> **WHAT NEEDS TO BE DONE**: Where the records below show the word "yellow" in a line, please copy that line.

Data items
------

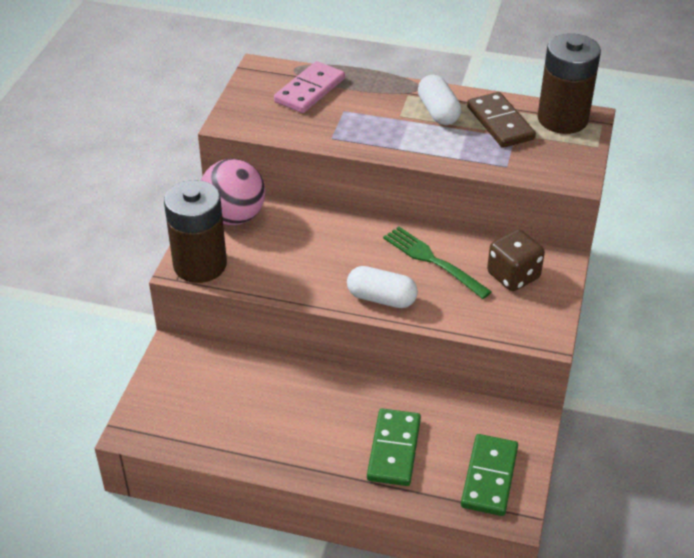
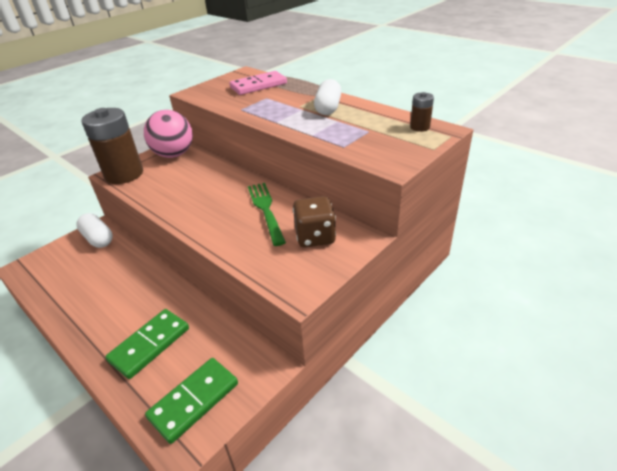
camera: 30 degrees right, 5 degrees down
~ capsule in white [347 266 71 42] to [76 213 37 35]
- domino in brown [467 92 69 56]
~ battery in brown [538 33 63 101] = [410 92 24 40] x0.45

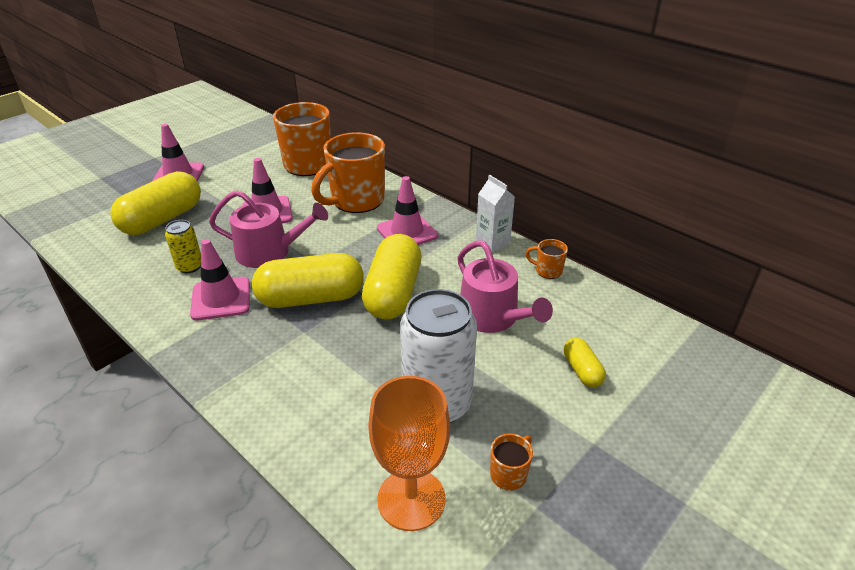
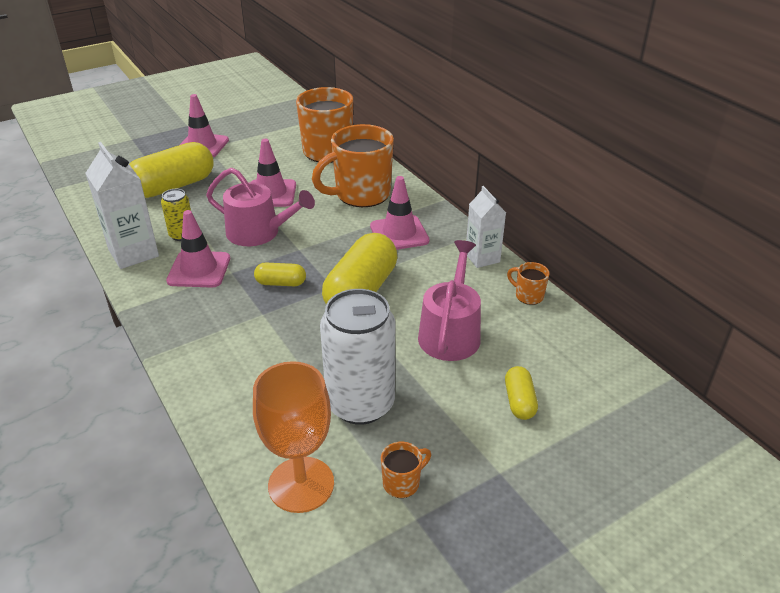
camera: 15 degrees right, 0 degrees up
~ capsule in yellow [252 253 112 55] = [254 263 52 23] x0.48
~ watering can in pink [457 240 96 93] = [418 240 63 121] 150 degrees counterclockwise
+ carton in white [85 142 74 127]

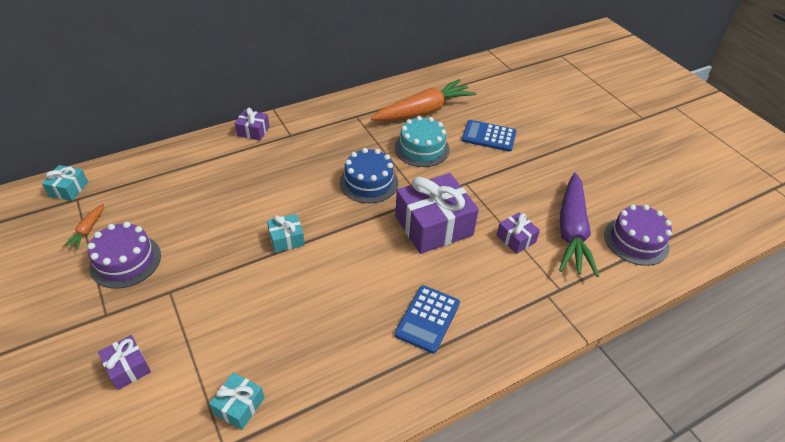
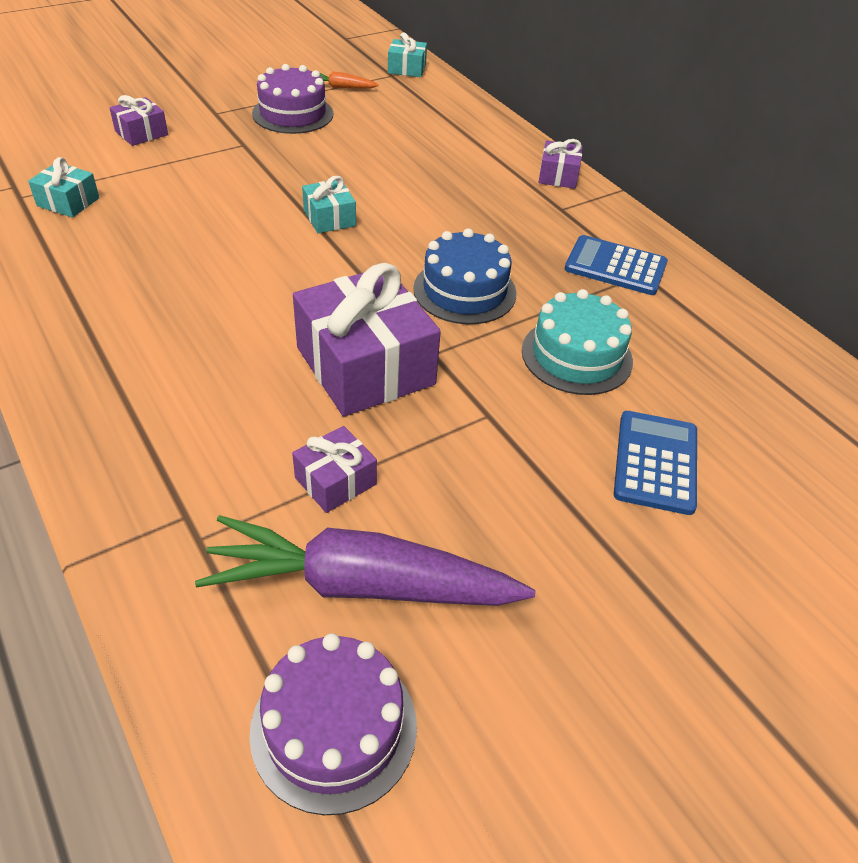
camera: 85 degrees right, 0 degrees up
- carrot in orange [371 79 105 42]
~ calculator in blue [394 285 66 68] to [565 235 103 60]

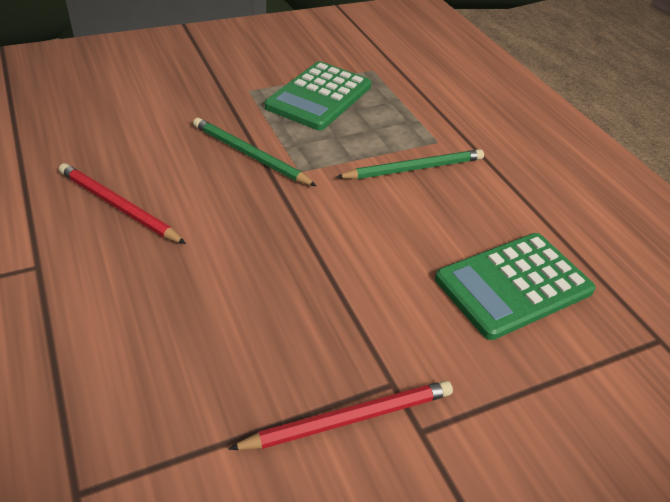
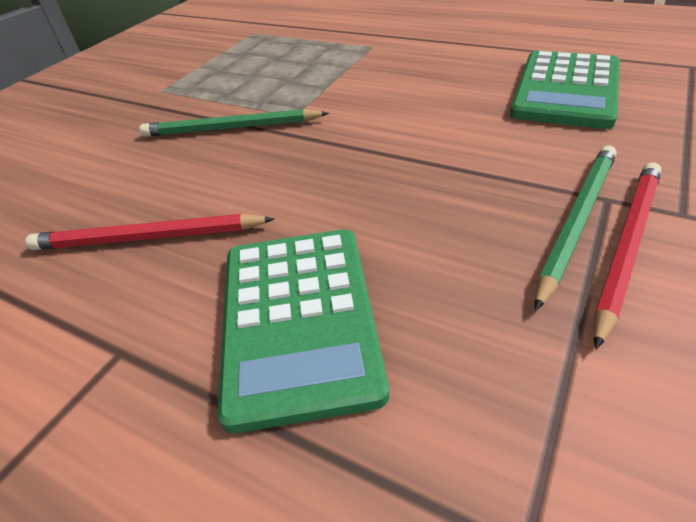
camera: 30 degrees left, 0 degrees up
~ calculator in green [265 61 106 69] to [217 229 172 204]
~ pencil in green [336 149 148 30] to [535 146 82 165]

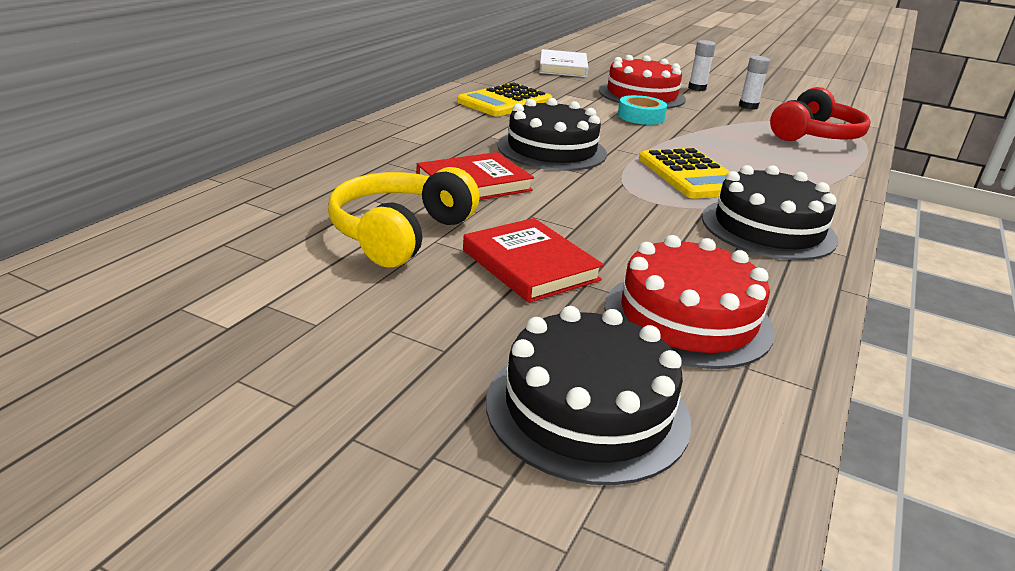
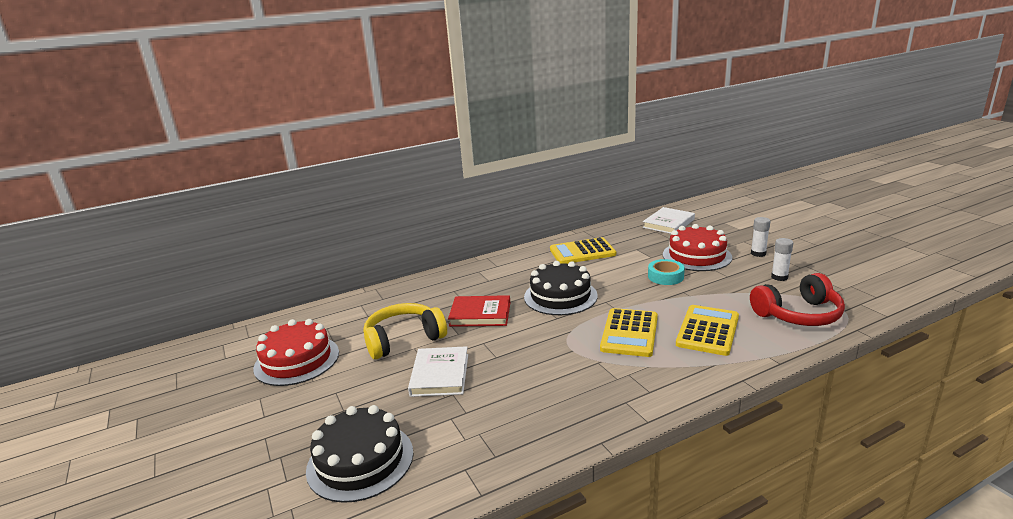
camera: 40 degrees right, 5 degrees down
~ book in red [463 218 141 85] to book in white [408 346 60 51]
~ cake in red [604 235 171 134] to [253 319 86 67]
- cake in black [702 165 136 95]
+ calculator in yellow [676 305 63 51]

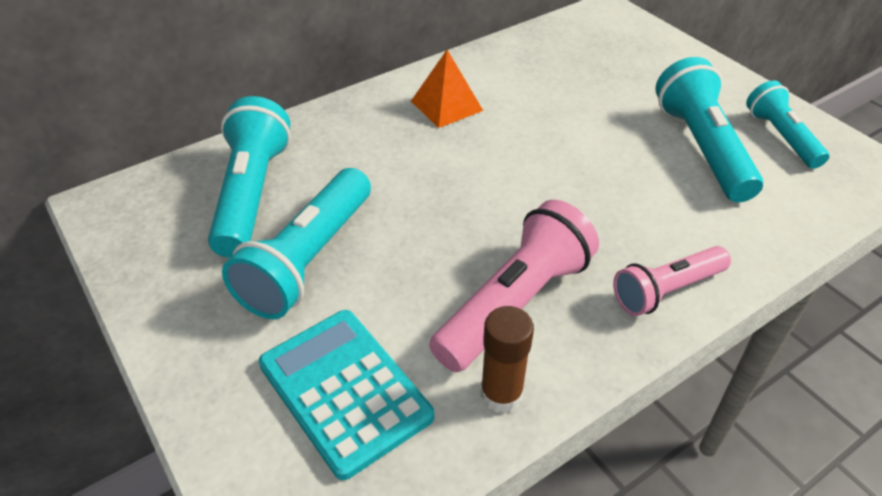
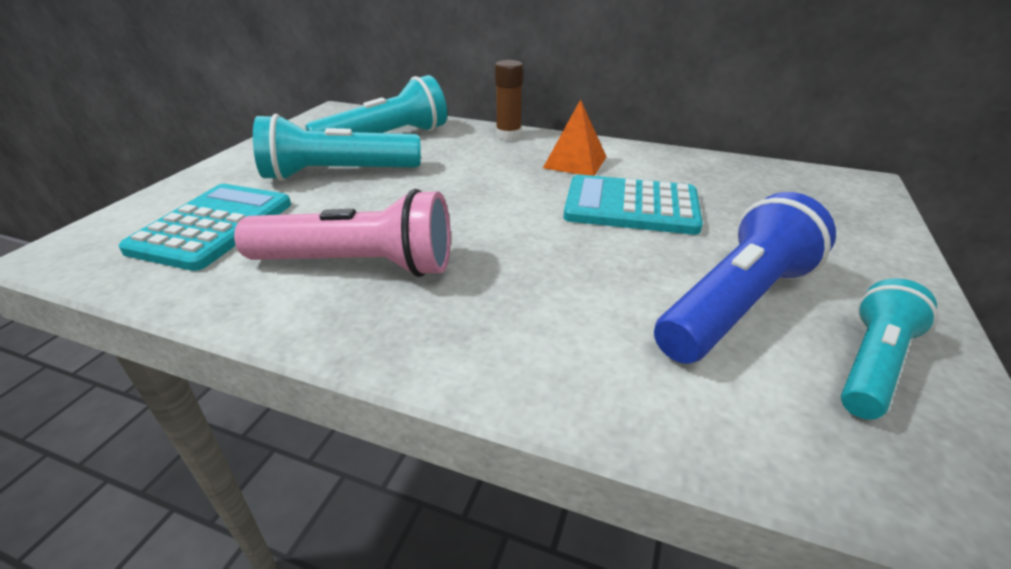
camera: 55 degrees right, 10 degrees down
~ glue stick in brown [480 306 54 107] to [495 60 28 81]
- flashlight in pink [613 246 118 70]
~ flashlight in turquoise [655 57 108 145] to flashlight in blue [654 192 182 172]
+ calculator in turquoise [564 175 139 60]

------

> **RESULT**:
~ capsule in yellow [252 253 112 55] = [254 263 52 23] x0.48
+ calculator in yellow [676 305 63 51]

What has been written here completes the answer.